→ Dataset entries
▼

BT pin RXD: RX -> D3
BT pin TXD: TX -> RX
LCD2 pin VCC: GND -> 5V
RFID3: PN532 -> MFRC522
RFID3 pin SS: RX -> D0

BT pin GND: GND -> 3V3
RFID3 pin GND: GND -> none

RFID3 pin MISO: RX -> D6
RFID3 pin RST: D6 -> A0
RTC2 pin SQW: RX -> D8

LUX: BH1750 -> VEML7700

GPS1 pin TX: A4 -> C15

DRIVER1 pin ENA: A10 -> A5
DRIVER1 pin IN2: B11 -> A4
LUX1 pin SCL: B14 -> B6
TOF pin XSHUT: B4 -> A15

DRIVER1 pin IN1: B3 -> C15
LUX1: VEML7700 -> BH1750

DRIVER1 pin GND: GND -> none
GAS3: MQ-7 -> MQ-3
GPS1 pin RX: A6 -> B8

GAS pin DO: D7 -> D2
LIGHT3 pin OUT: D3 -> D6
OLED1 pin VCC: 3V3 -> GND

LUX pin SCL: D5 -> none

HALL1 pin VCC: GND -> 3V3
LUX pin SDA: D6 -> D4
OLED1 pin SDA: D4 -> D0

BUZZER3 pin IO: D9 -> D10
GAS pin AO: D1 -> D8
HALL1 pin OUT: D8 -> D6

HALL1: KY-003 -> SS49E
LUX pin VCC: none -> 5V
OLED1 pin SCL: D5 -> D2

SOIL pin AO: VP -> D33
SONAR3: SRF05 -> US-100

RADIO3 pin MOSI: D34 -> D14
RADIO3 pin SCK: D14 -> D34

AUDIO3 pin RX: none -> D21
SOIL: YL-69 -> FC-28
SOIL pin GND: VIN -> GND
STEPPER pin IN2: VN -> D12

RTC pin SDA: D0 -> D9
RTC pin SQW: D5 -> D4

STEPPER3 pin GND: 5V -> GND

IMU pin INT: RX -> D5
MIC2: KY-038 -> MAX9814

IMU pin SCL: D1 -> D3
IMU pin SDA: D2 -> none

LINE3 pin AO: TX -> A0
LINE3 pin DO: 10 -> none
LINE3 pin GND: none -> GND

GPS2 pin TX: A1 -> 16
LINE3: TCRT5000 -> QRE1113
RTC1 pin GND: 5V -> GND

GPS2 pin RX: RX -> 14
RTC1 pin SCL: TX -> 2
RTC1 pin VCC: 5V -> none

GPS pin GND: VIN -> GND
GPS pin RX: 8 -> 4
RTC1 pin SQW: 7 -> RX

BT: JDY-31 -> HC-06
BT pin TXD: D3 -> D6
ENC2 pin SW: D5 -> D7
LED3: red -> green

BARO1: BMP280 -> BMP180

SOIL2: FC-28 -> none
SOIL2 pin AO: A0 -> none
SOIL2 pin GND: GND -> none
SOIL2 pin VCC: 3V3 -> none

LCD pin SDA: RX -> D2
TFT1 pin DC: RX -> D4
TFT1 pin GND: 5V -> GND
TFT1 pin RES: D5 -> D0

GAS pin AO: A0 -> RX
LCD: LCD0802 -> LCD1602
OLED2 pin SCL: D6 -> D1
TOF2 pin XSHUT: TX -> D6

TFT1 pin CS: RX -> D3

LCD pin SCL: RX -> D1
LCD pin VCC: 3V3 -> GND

▲

→ Directions
Each line above must be retyped exactly in the response.

→ Written answer
BT pin RXD: RX -> D3
BT pin TXD: TX -> RX
LCD2 pin VCC: GND -> 5V
RFID3: PN532 -> MFRC522
RFID3 pin SS: RX -> D0

BT pin GND: GND -> 3V3
RFID3 pin GND: GND -> none

RFID3 pin MISO: RX -> D6
RFID3 pin RST: D6 -> A0
RTC2 pin SQW: RX -> D8

LUX: BH1750 -> VEML7700

GPS1 pin TX: A4 -> C15

DRIVER1 pin ENA: A10 -> A5
DRIVER1 pin IN2: B11 -> A4
LUX1 pin SCL: B14 -> B6
TOF pin XSHUT: B4 -> A15

DRIVER1 pin IN1: B3 -> C15
LUX1: VEML7700 -> BH1750

DRIVER1 pin GND: GND -> none
GAS3: MQ-7 -> MQ-3
GPS1 pin RX: A6 -> B8

GAS pin DO: D7 -> D2
LIGHT3 pin OUT: D3 -> D6
OLED1 pin VCC: 3V3 -> GND

LUX pin SCL: D5 -> none

HALL1 pin VCC: GND -> 3V3
LUX pin SDA: D6 -> D4
OLED1 pin SDA: D4 -> D0

BUZZER3 pin IO: D9 -> D10
GAS pin AO: D1 -> D8
HALL1 pin OUT: D8 -> D6

HALL1: KY-003 -> SS49E
LUX pin VCC: none -> 5V
OLED1 pin SCL: D5 -> D2

SOIL pin AO: VP -> D33
SONAR3: SRF05 -> US-100

RADIO3 pin MOSI: D34 -> D14
RADIO3 pin SCK: D14 -> D34

AUDIO3 pin RX: none -> D21
SOIL: YL-69 -> FC-28
SOIL pin GND: VIN -> GND
STEPPER pin IN2: VN -> D12

RTC pin SDA: D0 -> D9
RTC pin SQW: D5 -> D4

STEPPER3 pin GND: 5V -> GND

IMU pin INT: RX -> D5
MIC2: KY-038 -> MAX9814

IMU pin SCL: D1 -> D3
IMU pin SDA: D2 -> none

LINE3 pin AO: TX -> A0
LINE3 pin DO: 10 -> none
LINE3 pin GND: none -> GND

GPS2 pin TX: A1 -> 16
LINE3: TCRT5000 -> QRE1113
RTC1 pin GND: 5V -> GND

GPS2 pin RX: RX -> 14
RTC1 pin SCL: TX -> 2
RTC1 pin VCC: 5V -> none

GPS pin GND: VIN -> GND
GPS pin RX: 8 -> 4
RTC1 pin SQW: 7 -> RX

BT: JDY-31 -> HC-06
BT pin TXD: D3 -> D6
ENC2 pin SW: D5 -> D7
LED3: red -> green

BARO1: BMP280 -> BMP180

SOIL2: FC-28 -> none
SOIL2 pin AO: A0 -> none
SOIL2 pin GND: GND -> none
SOIL2 pin VCC: 3V3 -> none

LCD pin SDA: RX -> D2
TFT1 pin DC: RX -> D4
TFT1 pin GND: 5V -> GND
TFT1 pin RES: D5 -> D0

GAS pin AO: A0 -> RX
LCD: LCD0802 -> LCD1602
OLED2 pin SCL: D6 -> D1
TOF2 pin XSHUT: TX -> D6

TFT1 pin CS: RX -> D3

LCD pin SCL: RX -> D1
LCD pin VCC: 3V3 -> GND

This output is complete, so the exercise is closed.